> **Exercise instructions**:
Images within the entries are to be omitted; the remainder must be reproduced exactly.
--- Records to use Enclosed Below ---
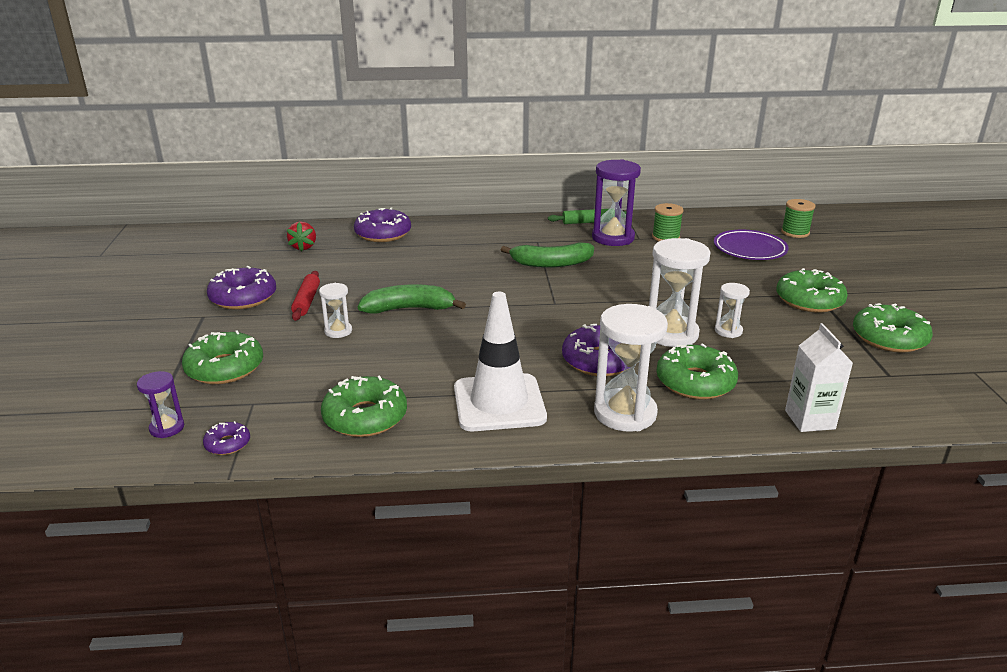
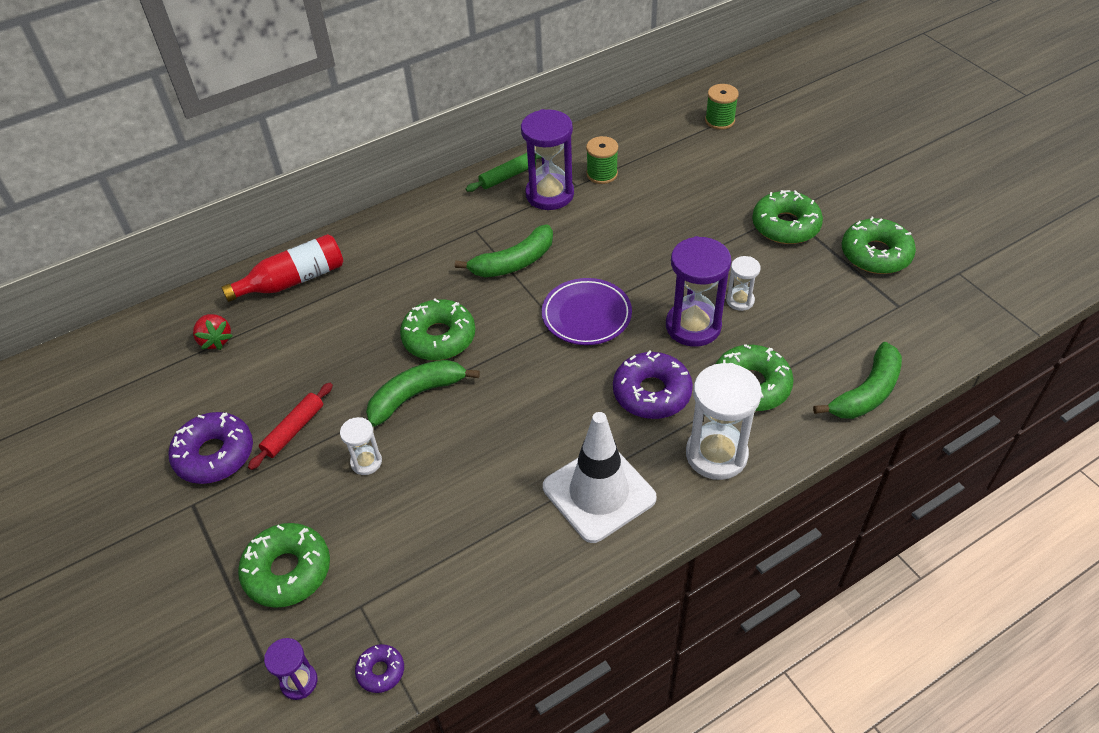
camera: 25 degrees left, 20 degrees up
red rolling pin [291,271,320,321] -> red rolling pin turned 60 degrees clockwise [248,383,333,470]
green donut [321,376,407,437] -> green donut moved to [400,299,475,360]
purple donut [354,208,411,242] -> red bottle [221,234,343,302]
white hourglass [649,238,711,347] -> purple hourglass [666,236,731,347]
purple plate [714,230,789,260] -> purple plate moved to [542,278,632,345]
white carton [785,323,853,432] -> green banana [813,342,902,419]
--- End of Enclosed Records to use ---
> **Reply to the task**:
camera: 25 degrees left, 20 degrees up
red rolling pin [291,271,320,321] -> red rolling pin turned 60 degrees clockwise [248,383,333,470]
green donut [321,376,407,437] -> green donut moved to [400,299,475,360]
purple donut [354,208,411,242] -> red bottle [221,234,343,302]
white hourglass [649,238,711,347] -> purple hourglass [666,236,731,347]
purple plate [714,230,789,260] -> purple plate moved to [542,278,632,345]
white carton [785,323,853,432] -> green banana [813,342,902,419]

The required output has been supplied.